WHAT THE EXERCISE ASKS:
In the records below, count every line where the string "Schraubenzieher" appears, and reply with the count only.

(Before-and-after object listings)
################
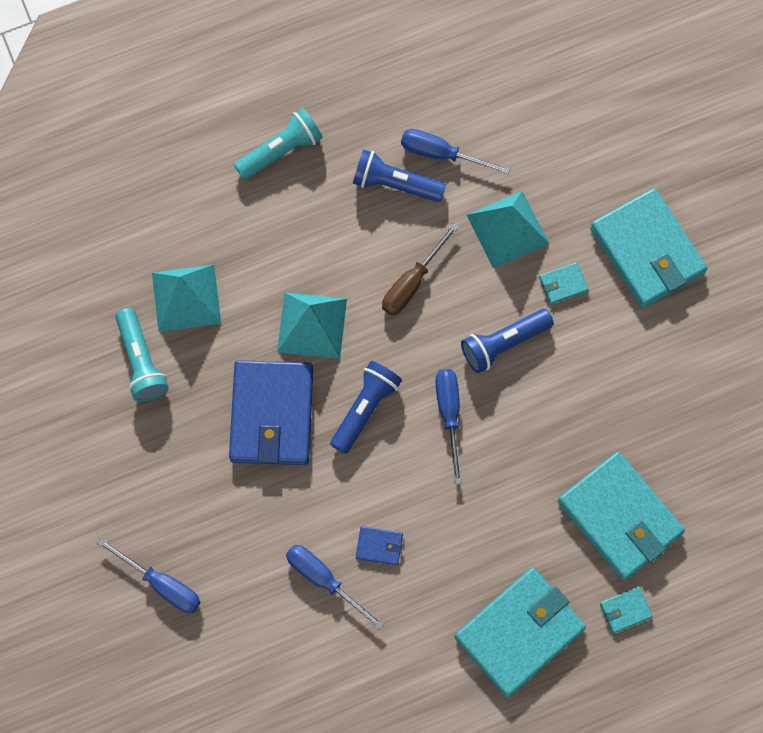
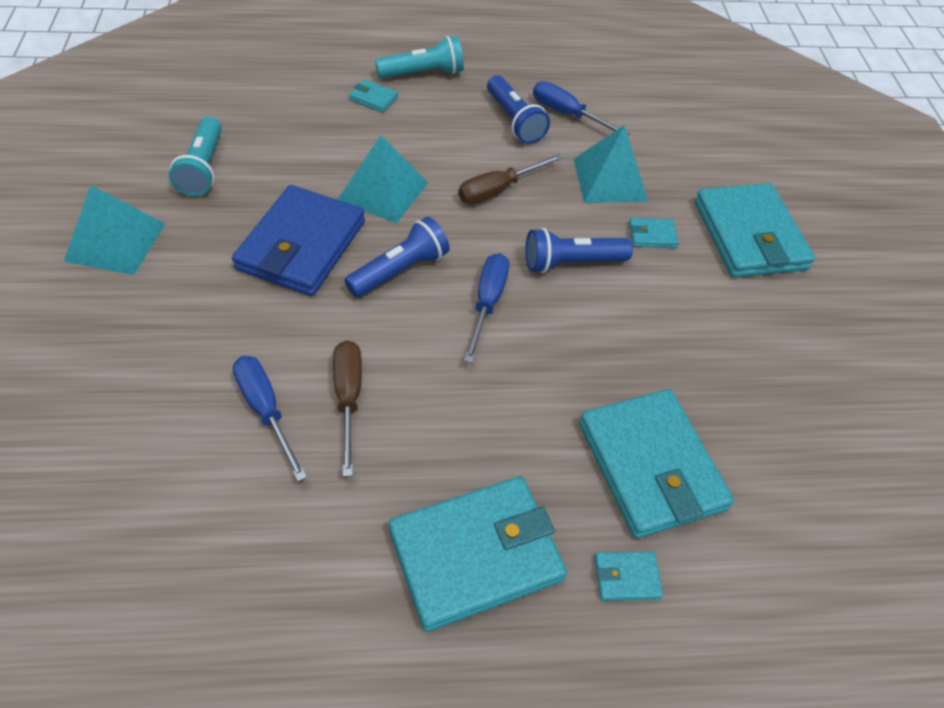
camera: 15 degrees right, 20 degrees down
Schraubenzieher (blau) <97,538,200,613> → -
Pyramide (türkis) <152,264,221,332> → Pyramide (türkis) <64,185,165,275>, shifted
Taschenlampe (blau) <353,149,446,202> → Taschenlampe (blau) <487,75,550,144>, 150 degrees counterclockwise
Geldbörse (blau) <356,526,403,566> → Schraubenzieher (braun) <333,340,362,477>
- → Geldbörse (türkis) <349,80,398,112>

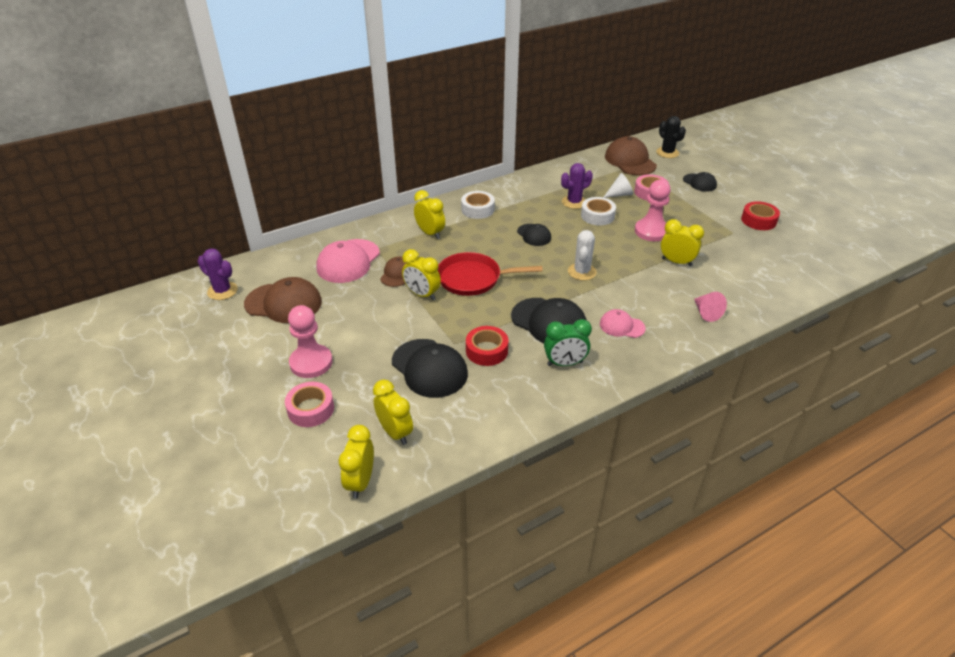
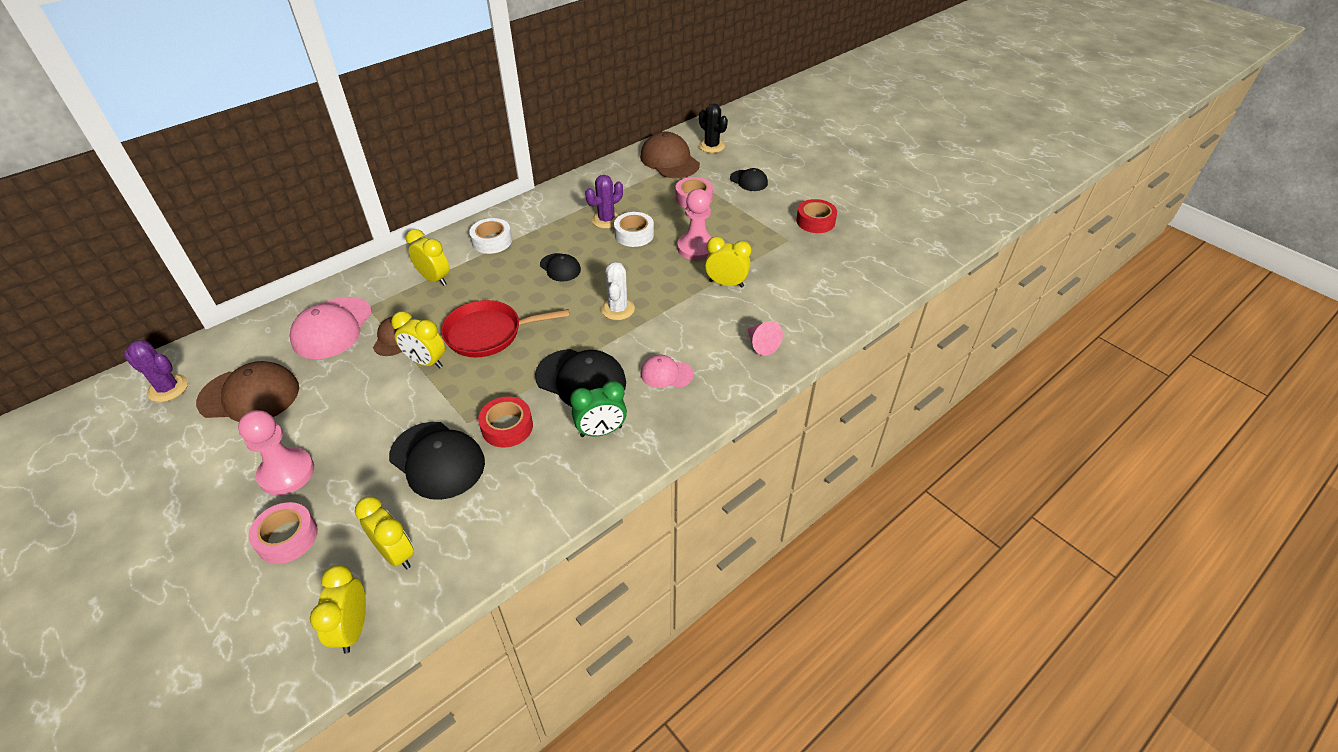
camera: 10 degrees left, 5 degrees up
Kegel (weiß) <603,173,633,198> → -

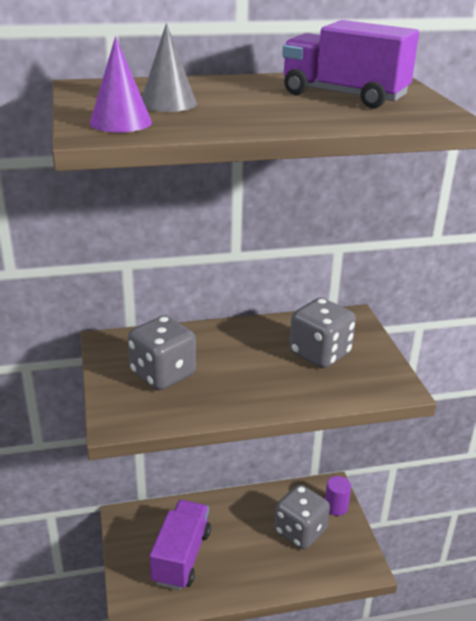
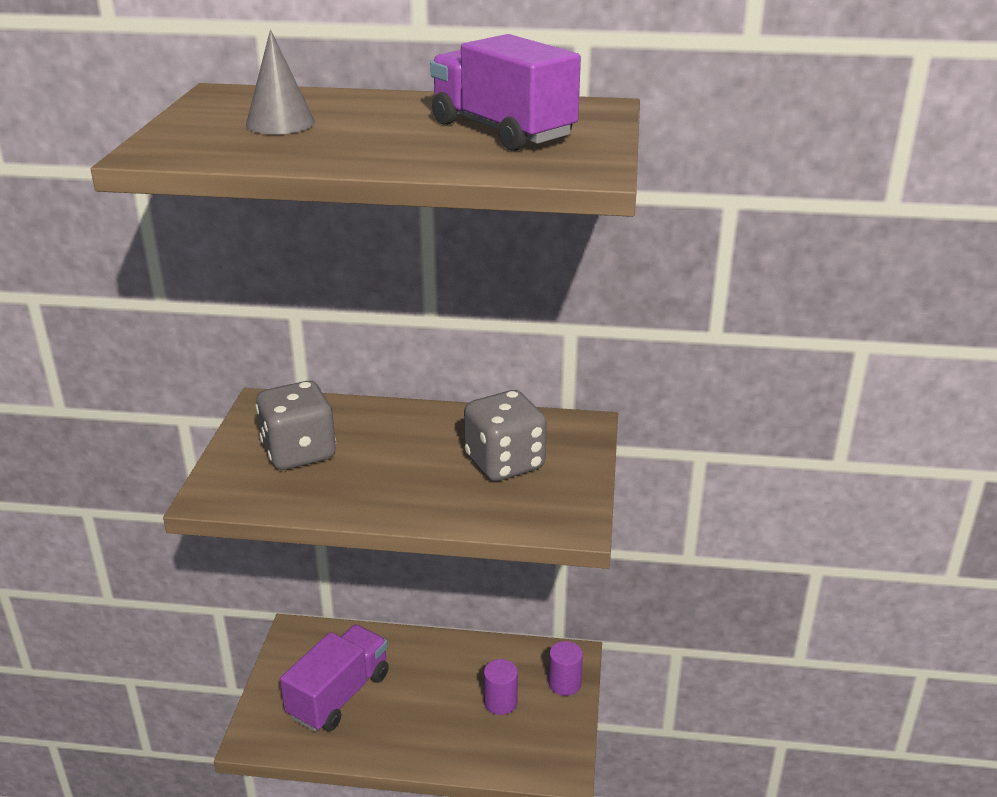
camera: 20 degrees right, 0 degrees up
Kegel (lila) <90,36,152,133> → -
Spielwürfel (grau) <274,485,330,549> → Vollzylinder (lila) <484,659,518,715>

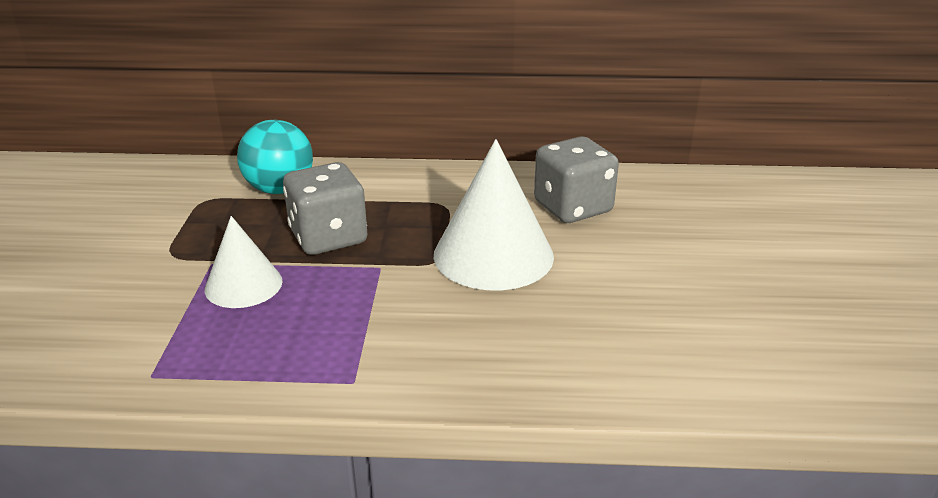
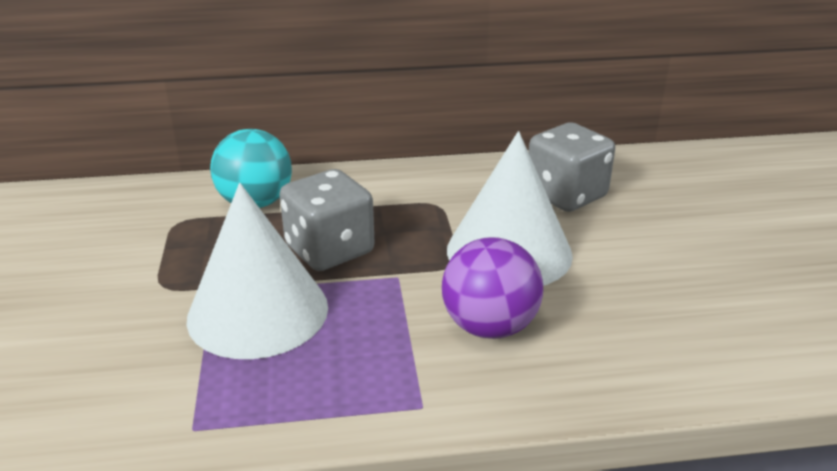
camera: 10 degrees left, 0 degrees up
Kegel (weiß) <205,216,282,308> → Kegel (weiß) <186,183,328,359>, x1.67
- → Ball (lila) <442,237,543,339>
################
RESULT:
2